Your goal - All of the data below should be repeated exactly. Pictures should not be included.

Supplied information -
__________

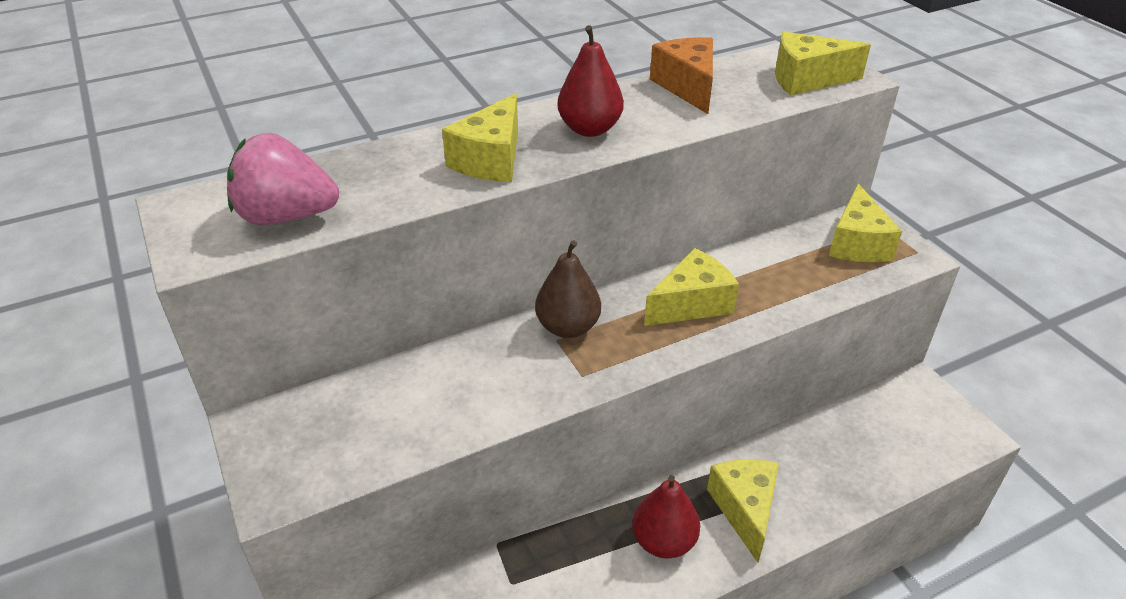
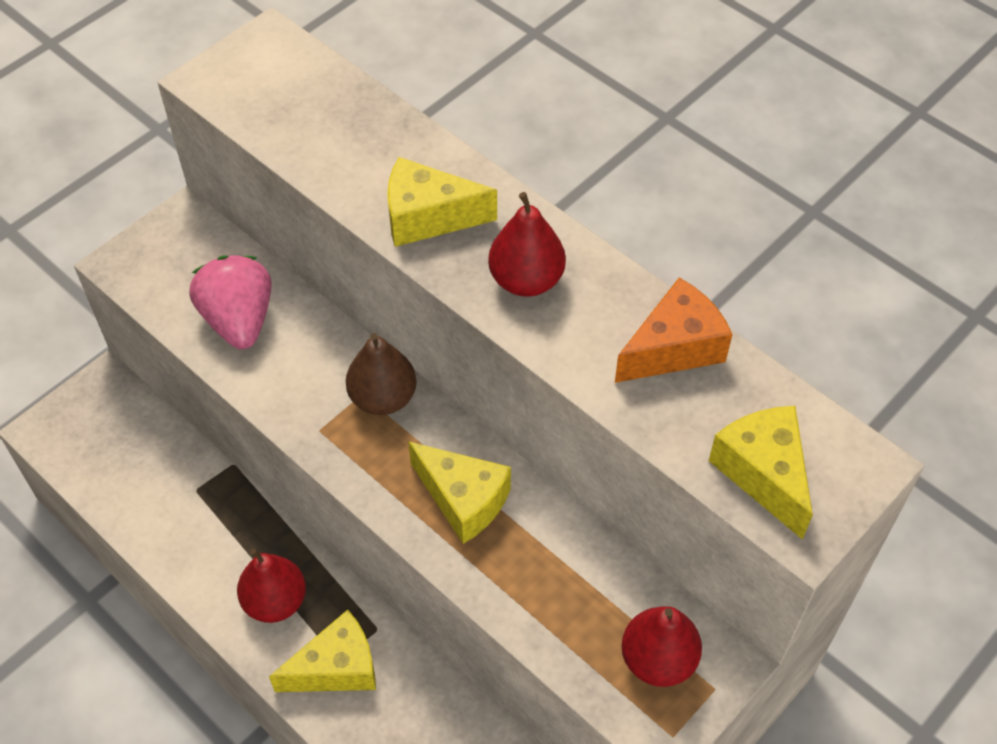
camera: 70 degrees right, 15 degrees up
(286, 216) = (277, 110): pink strawberry -> pink strawberry (239, 320)
(857, 243) = (658, 660): yellow cheese -> red pear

__________

Response area -
camera: 70 degrees right, 15 degrees up
(286, 216) = (277, 110): pink strawberry -> pink strawberry (239, 320)
(857, 243) = (658, 660): yellow cheese -> red pear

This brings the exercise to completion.